§ Data provided:
★ ★ ★ ★
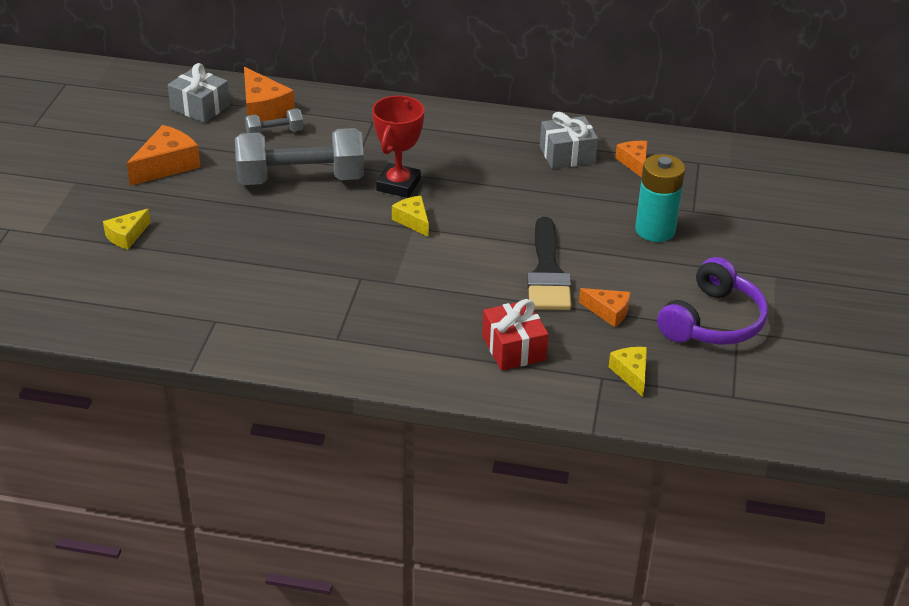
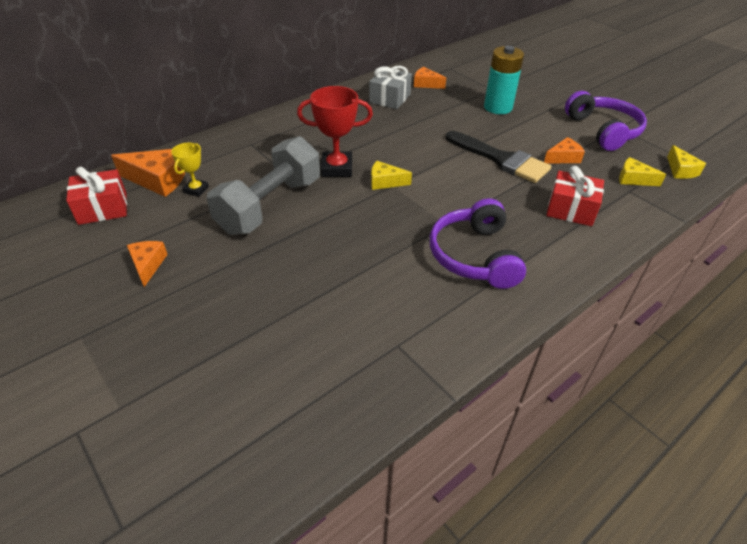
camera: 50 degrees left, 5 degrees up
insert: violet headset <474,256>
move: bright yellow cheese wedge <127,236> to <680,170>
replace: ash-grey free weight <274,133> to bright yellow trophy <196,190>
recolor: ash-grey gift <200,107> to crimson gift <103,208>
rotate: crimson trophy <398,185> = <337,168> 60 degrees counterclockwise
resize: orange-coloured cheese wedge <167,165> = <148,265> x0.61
★ ★ ★ ★
§ Description of the task:
Answer with one number only, the count of lines in the listing that hold the word "yellow".

§ Exercise solution:
2